» **Task goal**
Leave out the pictures and restate exactly, and only, the lines from the one that contains "[774, 168, 909, 297]" through the final line of the material below.
^^^^
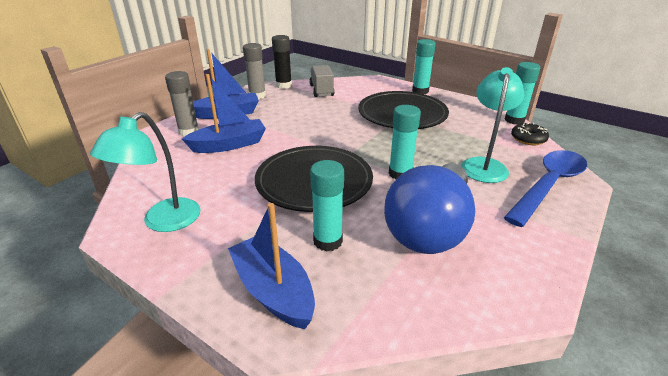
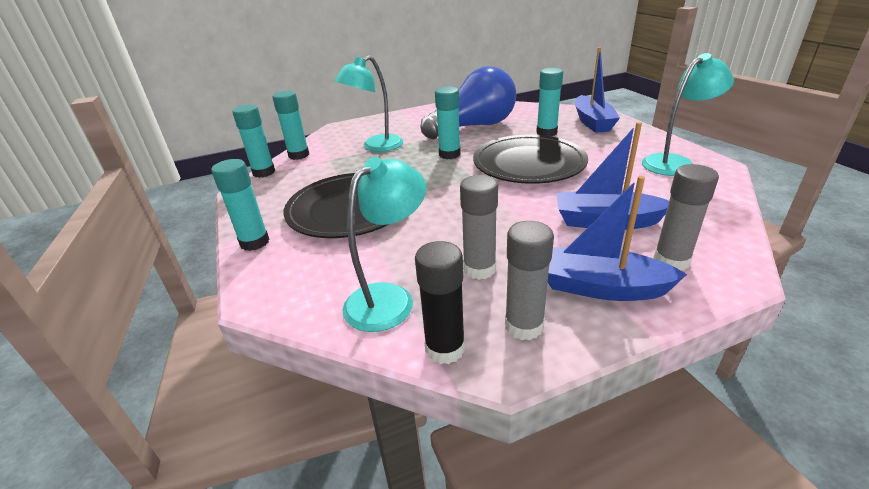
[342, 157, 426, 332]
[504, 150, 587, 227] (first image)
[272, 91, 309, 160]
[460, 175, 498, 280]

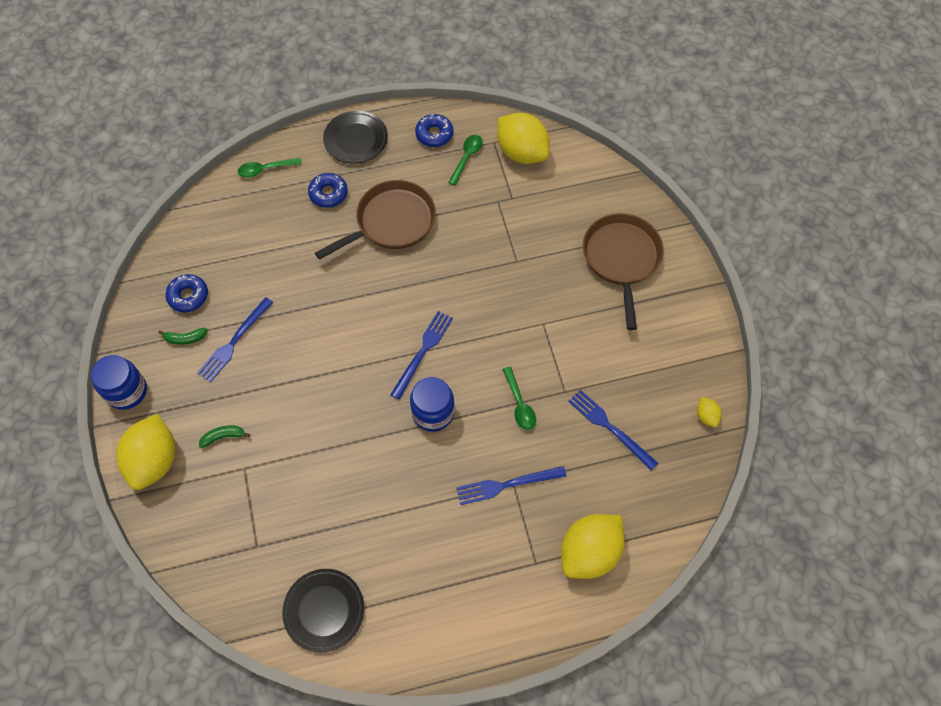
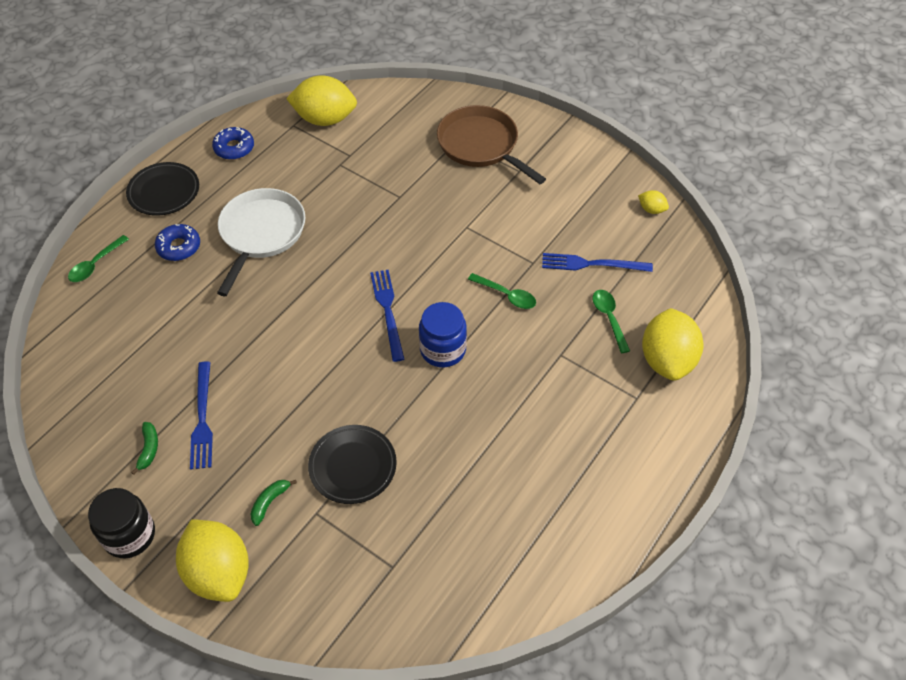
[88, 488, 155, 558]
[131, 422, 158, 475]
[166, 274, 208, 313] (first image)
[308, 425, 397, 504]
[217, 188, 305, 296]
[593, 290, 630, 353]
[456, 466, 567, 505] (first image)

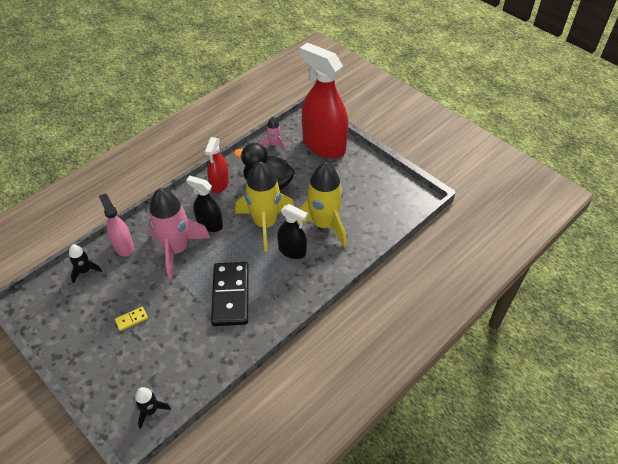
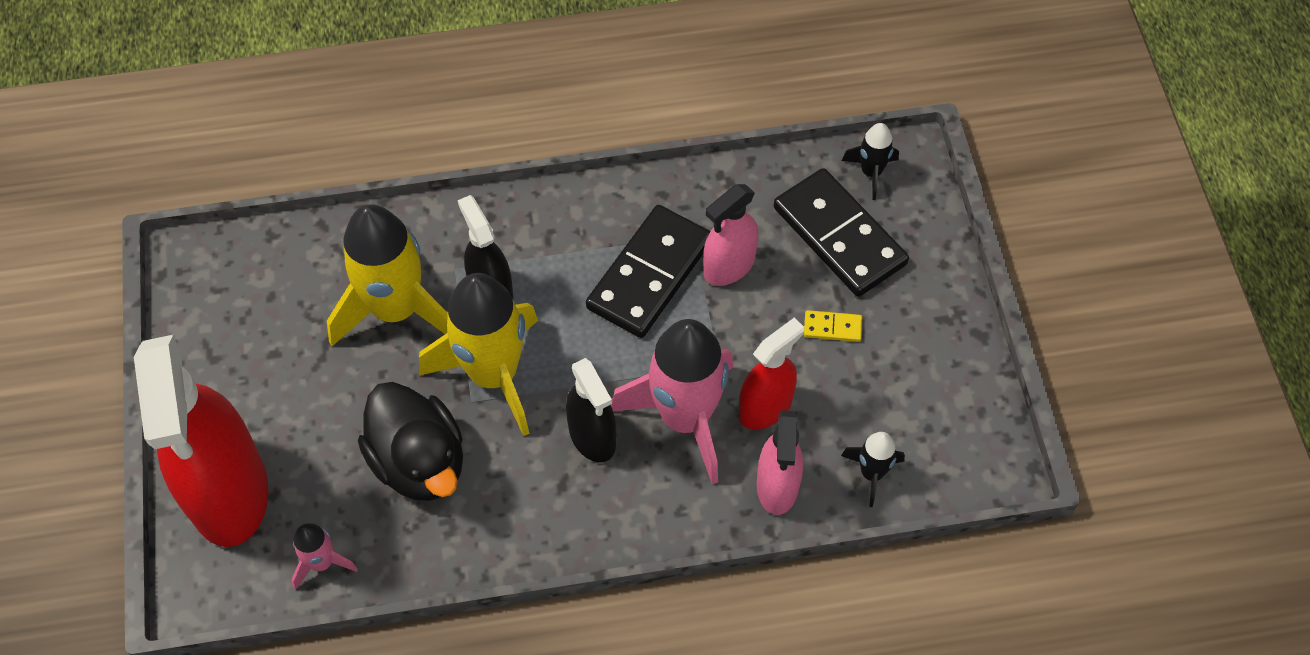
[739, 318, 804, 430]
[703, 184, 758, 286]
[774, 168, 909, 297]

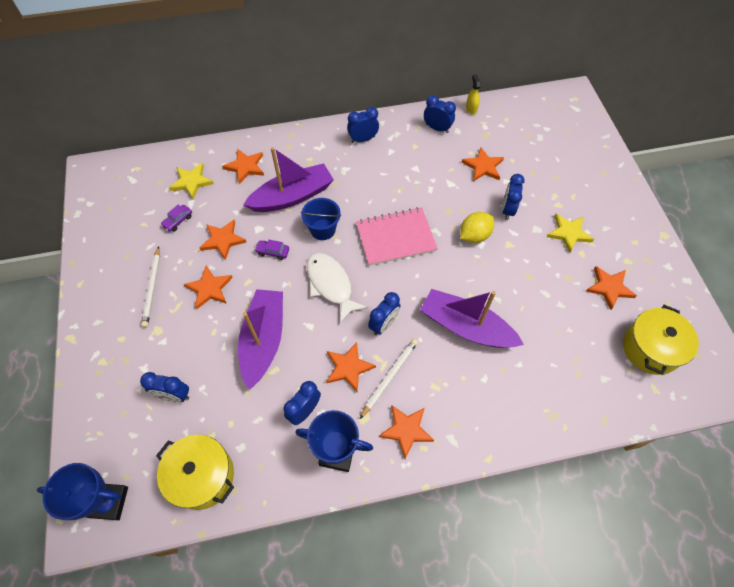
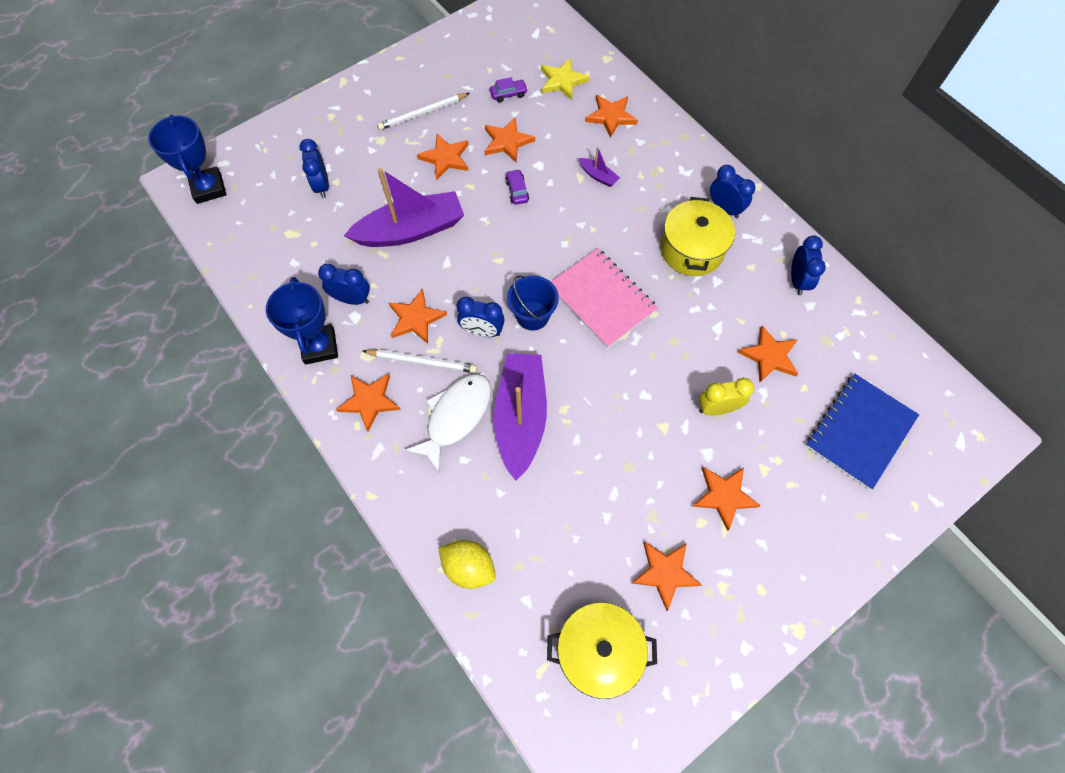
[660, 197, 735, 276]
[490, 77, 528, 103]
[579, 147, 620, 187]
[507, 275, 559, 331]
[404, 374, 491, 473]
[438, 540, 496, 589]
[466, 74, 481, 114] (first image)
[699, 378, 754, 415]
[692, 467, 761, 531]
[806, 374, 919, 490]

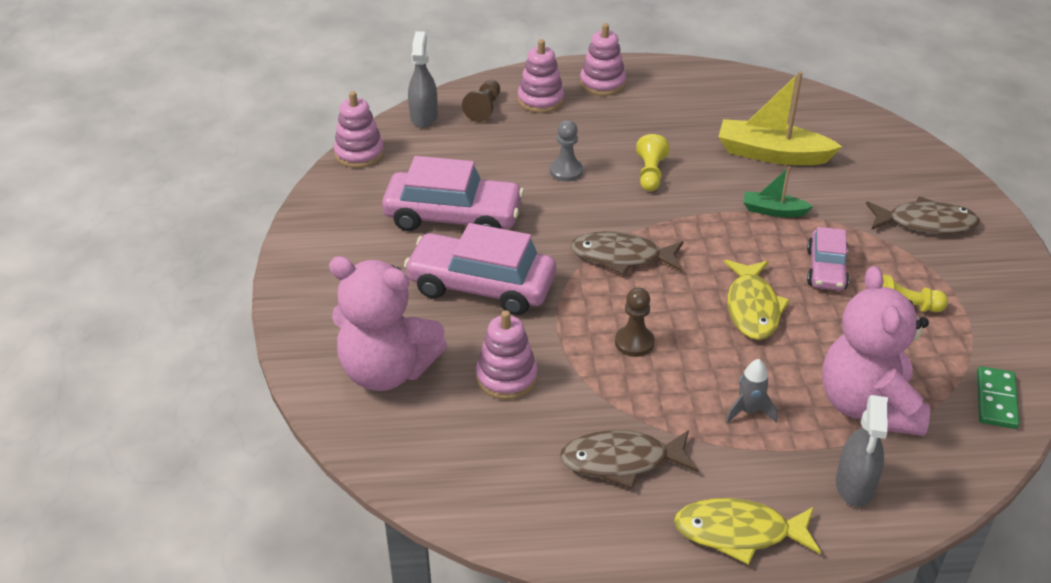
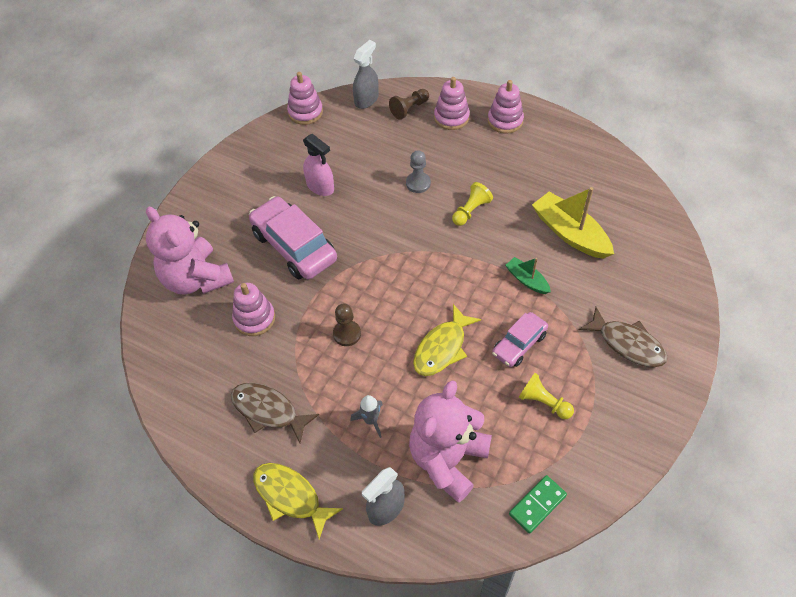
[303, 134, 334, 196]
[570, 231, 683, 275] (first image)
^^^^
» **Your solution**
[774, 168, 909, 297]

[660, 197, 735, 276]
[490, 77, 528, 103]
[579, 147, 620, 187]
[507, 275, 559, 331]
[404, 374, 491, 473]
[438, 540, 496, 589]
[466, 74, 481, 114] (first image)
[699, 378, 754, 415]
[692, 467, 761, 531]
[806, 374, 919, 490]

[303, 134, 334, 196]
[570, 231, 683, 275] (first image)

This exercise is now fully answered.